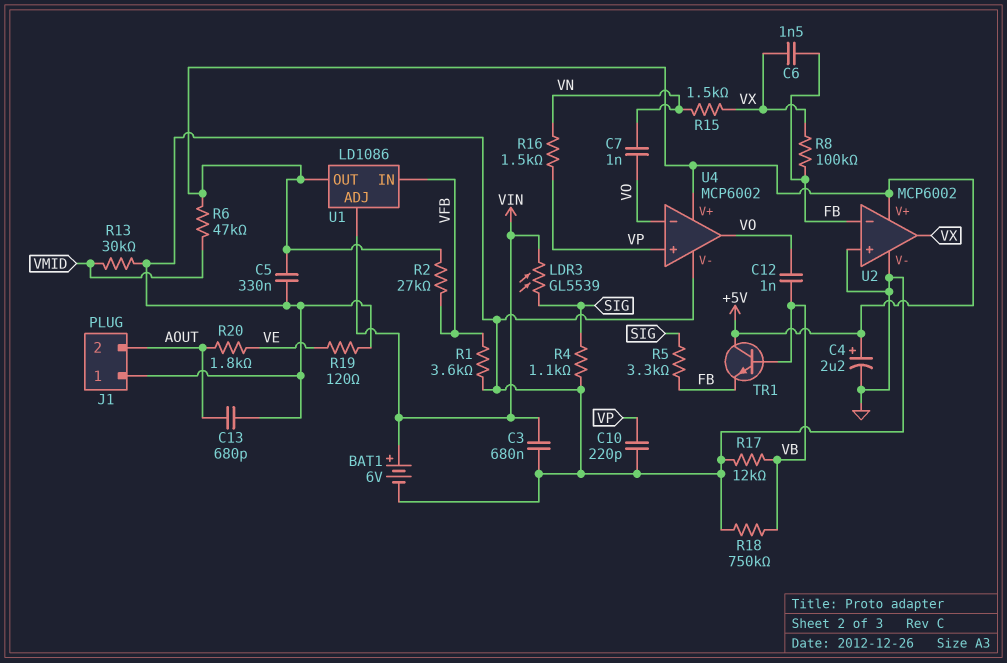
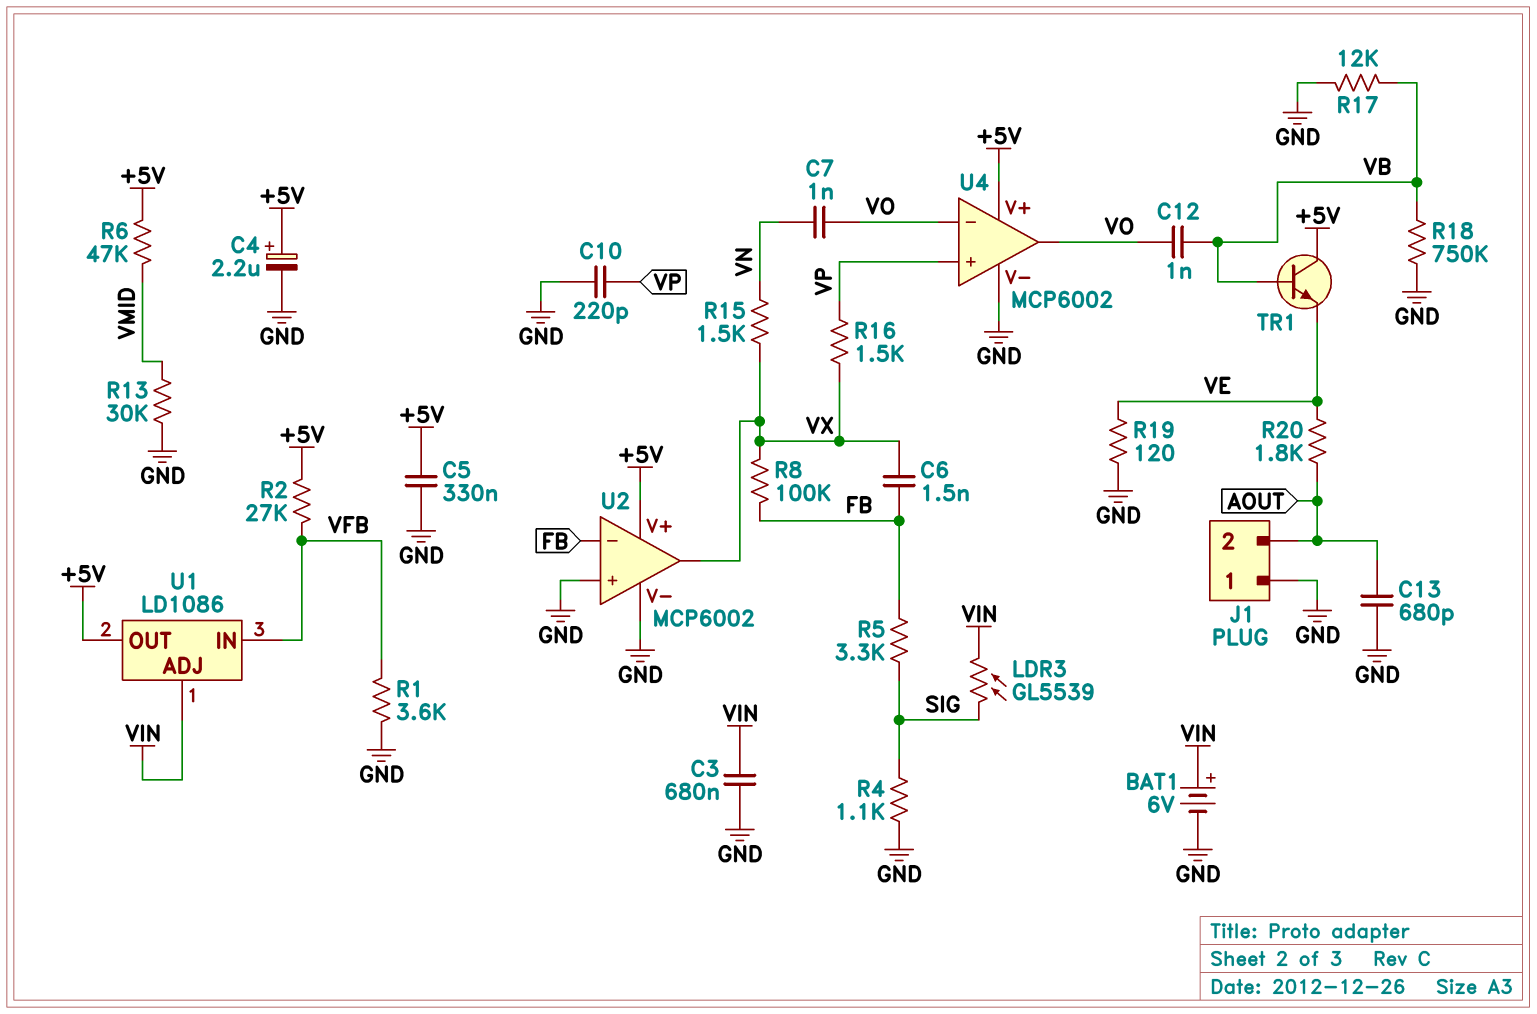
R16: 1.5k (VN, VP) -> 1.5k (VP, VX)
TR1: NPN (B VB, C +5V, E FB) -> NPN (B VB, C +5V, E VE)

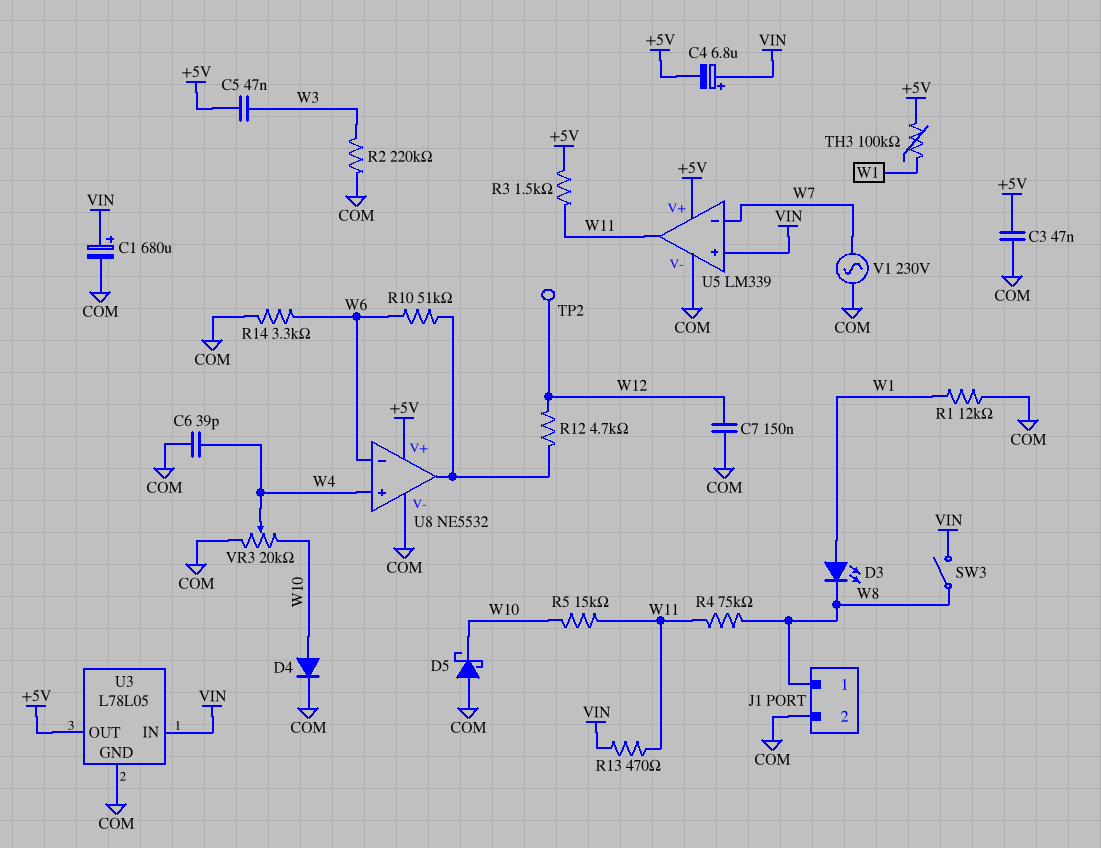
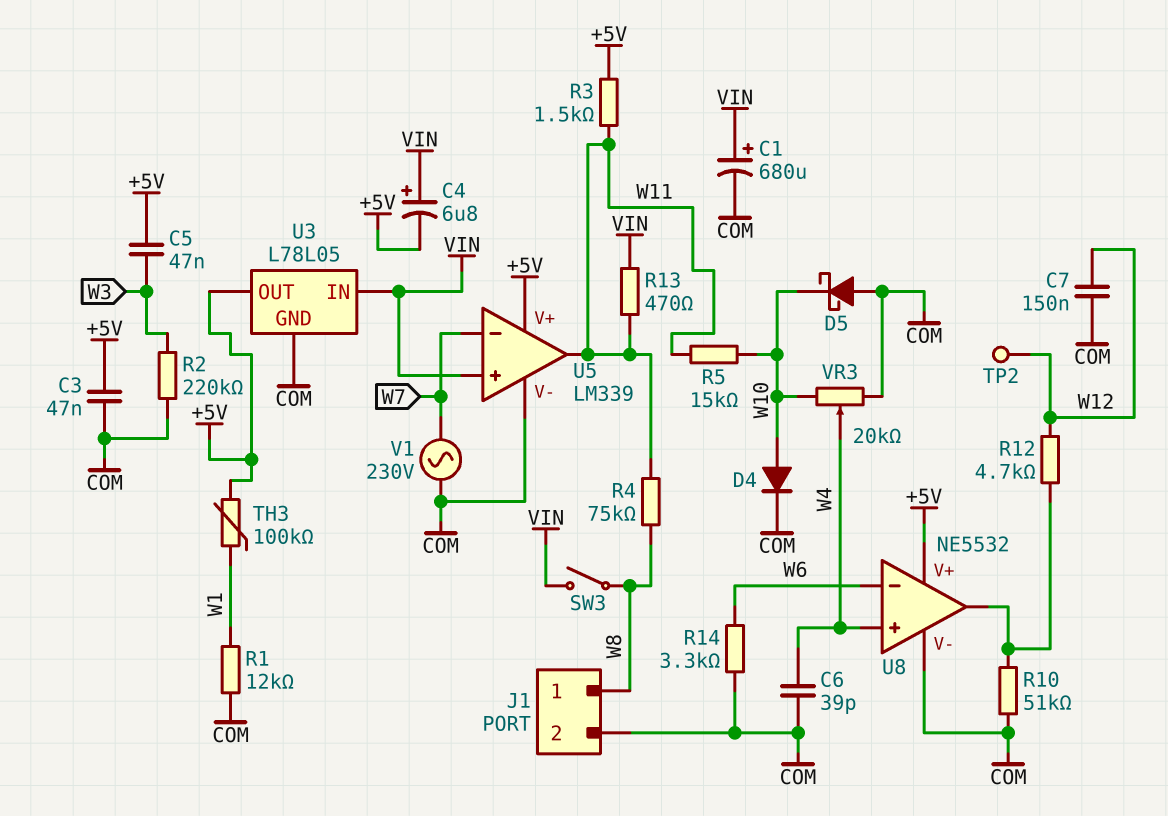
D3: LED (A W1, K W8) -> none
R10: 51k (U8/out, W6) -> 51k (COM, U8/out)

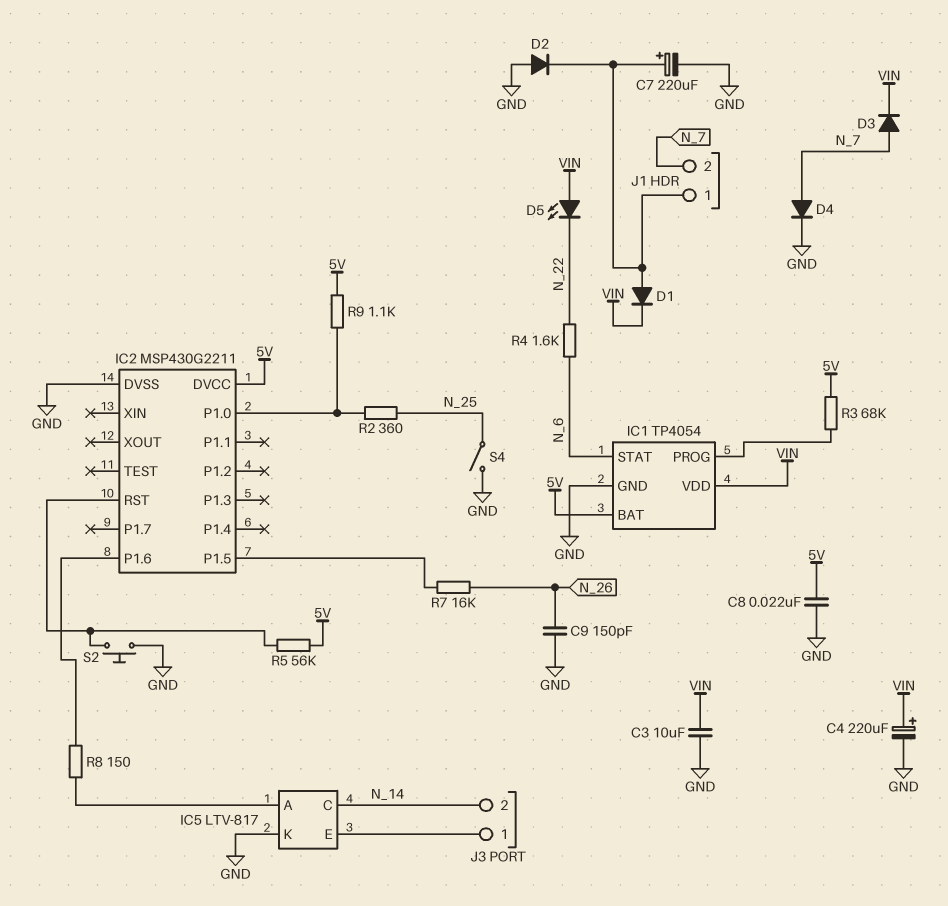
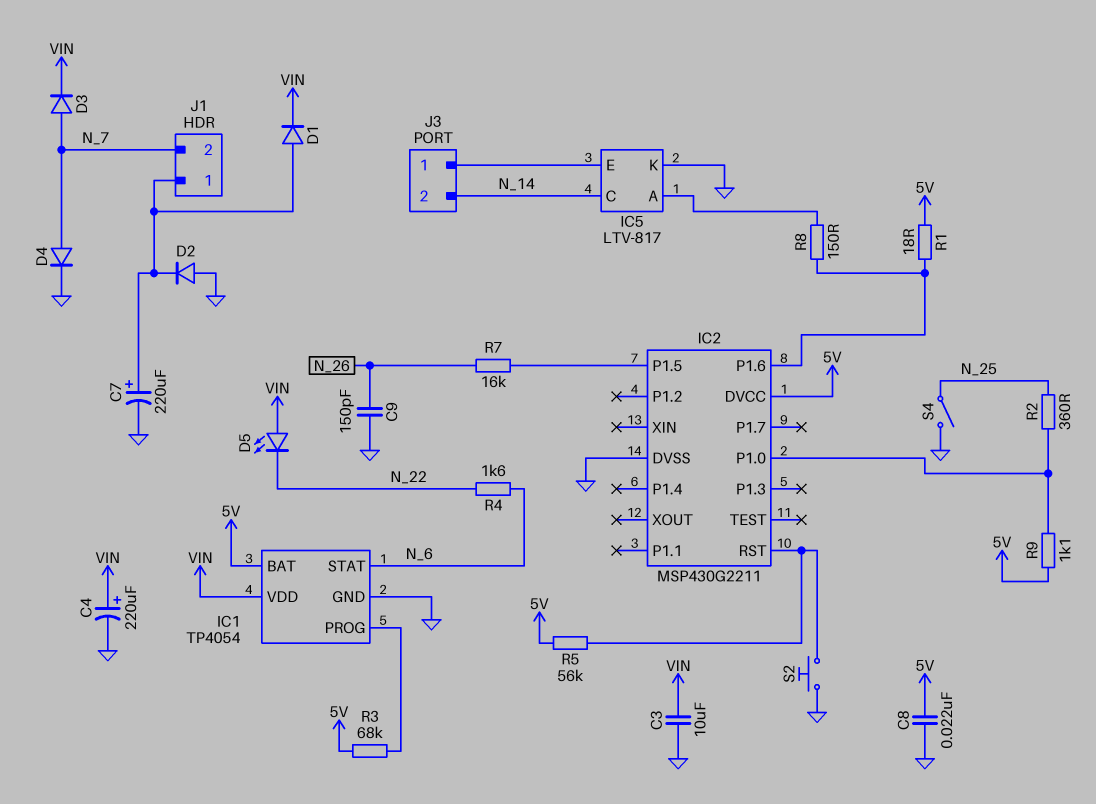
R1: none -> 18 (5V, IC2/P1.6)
··········
REQUIRED WORK: The answer consists of the lines from the one holding "R10: 51k (U8/out, W6) -> 51k (COM, U8/out)" to the end of the records, inclusive, restated exactly and without pictures.

SOLUTION:
R10: 51k (U8/out, W6) -> 51k (COM, U8/out)

R1: none -> 18 (5V, IC2/P1.6)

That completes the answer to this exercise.